-- Dataset entries --
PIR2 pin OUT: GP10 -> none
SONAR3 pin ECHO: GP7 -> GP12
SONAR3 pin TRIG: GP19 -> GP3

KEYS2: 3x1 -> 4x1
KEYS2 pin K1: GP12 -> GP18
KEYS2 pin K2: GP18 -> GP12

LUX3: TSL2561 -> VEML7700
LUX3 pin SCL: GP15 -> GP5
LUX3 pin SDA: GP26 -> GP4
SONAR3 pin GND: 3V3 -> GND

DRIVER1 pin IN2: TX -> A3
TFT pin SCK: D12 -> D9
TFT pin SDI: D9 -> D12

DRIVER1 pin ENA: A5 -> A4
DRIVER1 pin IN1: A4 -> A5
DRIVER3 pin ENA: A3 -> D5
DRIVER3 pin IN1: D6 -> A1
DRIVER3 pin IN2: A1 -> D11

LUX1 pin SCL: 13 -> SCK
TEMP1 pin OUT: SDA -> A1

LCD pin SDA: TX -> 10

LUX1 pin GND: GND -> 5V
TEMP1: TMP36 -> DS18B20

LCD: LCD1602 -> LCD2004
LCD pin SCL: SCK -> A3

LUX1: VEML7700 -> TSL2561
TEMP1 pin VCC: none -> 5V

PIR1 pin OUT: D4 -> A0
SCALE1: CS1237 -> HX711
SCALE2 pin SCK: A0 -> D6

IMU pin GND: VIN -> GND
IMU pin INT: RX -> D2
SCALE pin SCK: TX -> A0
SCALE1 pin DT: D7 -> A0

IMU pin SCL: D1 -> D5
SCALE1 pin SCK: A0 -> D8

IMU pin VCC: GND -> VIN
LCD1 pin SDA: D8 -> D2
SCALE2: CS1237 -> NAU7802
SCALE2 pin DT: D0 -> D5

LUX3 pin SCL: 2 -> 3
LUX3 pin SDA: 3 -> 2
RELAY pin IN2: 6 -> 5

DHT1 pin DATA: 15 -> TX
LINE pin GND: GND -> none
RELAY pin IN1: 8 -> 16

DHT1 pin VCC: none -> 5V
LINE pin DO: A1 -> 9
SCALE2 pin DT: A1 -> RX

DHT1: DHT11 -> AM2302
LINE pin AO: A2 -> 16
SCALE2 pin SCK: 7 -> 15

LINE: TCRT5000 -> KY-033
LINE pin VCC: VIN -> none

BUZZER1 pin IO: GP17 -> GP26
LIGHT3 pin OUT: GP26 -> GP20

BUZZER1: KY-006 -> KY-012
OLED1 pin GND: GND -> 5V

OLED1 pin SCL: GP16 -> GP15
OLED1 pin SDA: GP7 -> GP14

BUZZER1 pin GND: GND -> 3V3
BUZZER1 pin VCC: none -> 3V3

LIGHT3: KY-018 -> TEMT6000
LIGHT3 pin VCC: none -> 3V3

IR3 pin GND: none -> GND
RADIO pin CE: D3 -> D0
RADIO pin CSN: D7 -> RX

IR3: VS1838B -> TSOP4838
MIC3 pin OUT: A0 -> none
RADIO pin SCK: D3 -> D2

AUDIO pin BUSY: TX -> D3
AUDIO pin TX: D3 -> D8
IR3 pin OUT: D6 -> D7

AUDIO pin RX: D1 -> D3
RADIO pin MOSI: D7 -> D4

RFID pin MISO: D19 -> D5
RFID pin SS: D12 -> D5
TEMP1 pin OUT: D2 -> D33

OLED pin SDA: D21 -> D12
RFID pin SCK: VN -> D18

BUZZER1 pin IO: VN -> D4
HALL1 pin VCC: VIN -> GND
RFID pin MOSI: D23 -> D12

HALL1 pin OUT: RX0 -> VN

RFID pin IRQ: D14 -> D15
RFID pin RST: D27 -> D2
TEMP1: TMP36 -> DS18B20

-- Task prompt --
Reproduce the entries above exactly, but only the lines between the line holding "SCALE1 pin DT: D7 -> A0" and the line holding "BUZZER1: KY-006 -> KY-012", inclusive.

-- Output for this exercise --
SCALE1 pin DT: D7 -> A0

IMU pin SCL: D1 -> D5
SCALE1 pin SCK: A0 -> D8

IMU pin VCC: GND -> VIN
LCD1 pin SDA: D8 -> D2
SCALE2: CS1237 -> NAU7802
SCALE2 pin DT: D0 -> D5

LUX3 pin SCL: 2 -> 3
LUX3 pin SDA: 3 -> 2
RELAY pin IN2: 6 -> 5

DHT1 pin DATA: 15 -> TX
LINE pin GND: GND -> none
RELAY pin IN1: 8 -> 16

DHT1 pin VCC: none -> 5V
LINE pin DO: A1 -> 9
SCALE2 pin DT: A1 -> RX

DHT1: DHT11 -> AM2302
LINE pin AO: A2 -> 16
SCALE2 pin SCK: 7 -> 15

LINE: TCRT5000 -> KY-033
LINE pin VCC: VIN -> none

BUZZER1 pin IO: GP17 -> GP26
LIGHT3 pin OUT: GP26 -> GP20

BUZZER1: KY-006 -> KY-012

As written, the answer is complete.